Exercise description:
In the entries below, find every line holding the string "left" and collect it.

Material for the task:
---*---

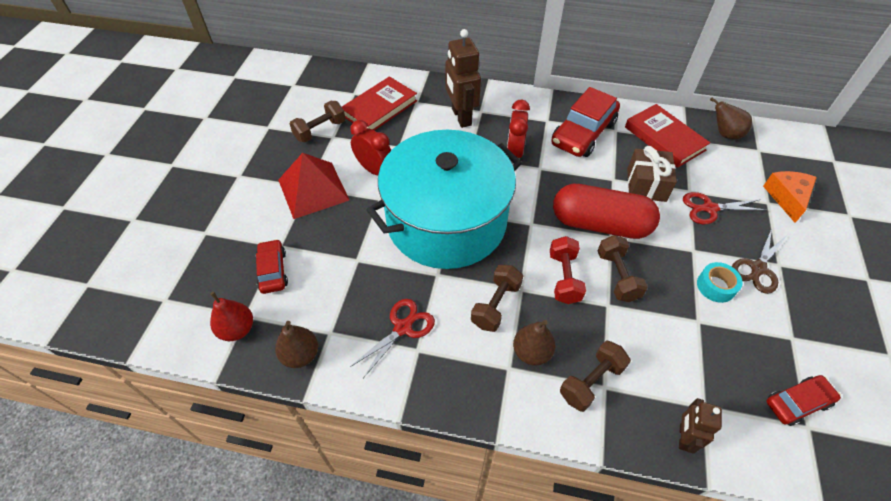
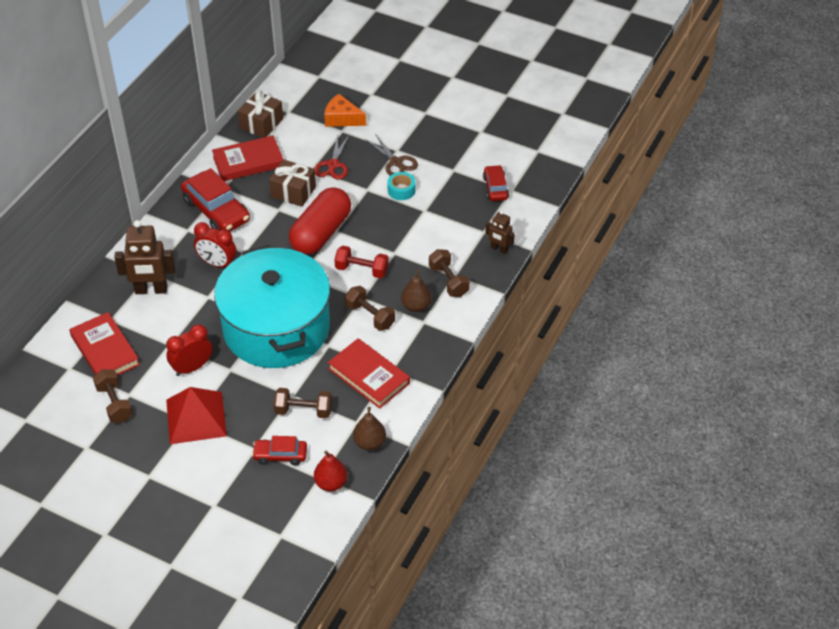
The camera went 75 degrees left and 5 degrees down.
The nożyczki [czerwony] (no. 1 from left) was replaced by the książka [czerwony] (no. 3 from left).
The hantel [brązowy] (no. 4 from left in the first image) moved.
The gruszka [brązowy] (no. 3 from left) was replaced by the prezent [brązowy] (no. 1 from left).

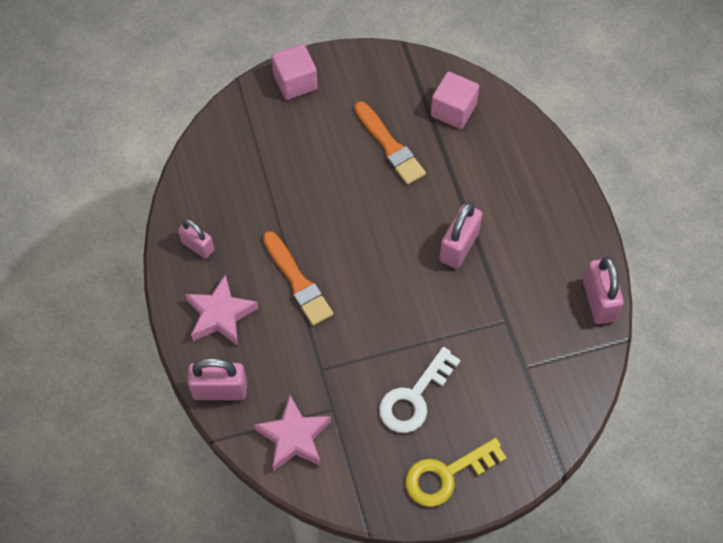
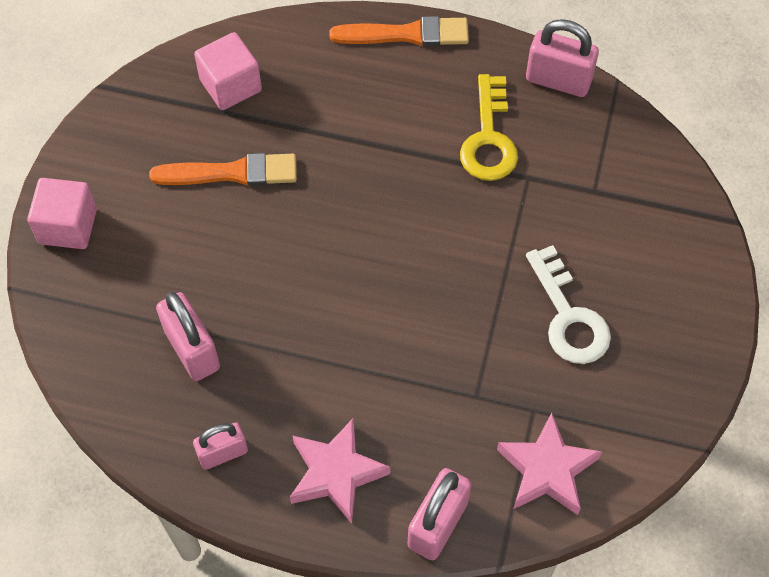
The camera went 60 degrees left and 0 degrees up.
The pędzel [pomarańczowy] (no. 1 from left in the first image) moved.
The klucz [żółty] moved.
The kłódka [różowy] (no. 3 from left in the first image) moved.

---*---

Response to this exercise:
The camera went 75 degrees left and 5 degrees down.
The nożyczki [czerwony] (no. 1 from left) was replaced by the książka [czerwony] (no. 3 from left).
The hantel [brązowy] (no. 4 from left in the first image) moved.
The gruszka [brązowy] (no. 3 from left) was replaced by the prezent [brązowy] (no. 1 from left).
The camera went 60 degrees left and 0 degrees up.
The pędzel [pomarańczowy] (no. 1 from left in the first image) moved.
The kłódka [różowy] (no. 3 from left in the first image) moved.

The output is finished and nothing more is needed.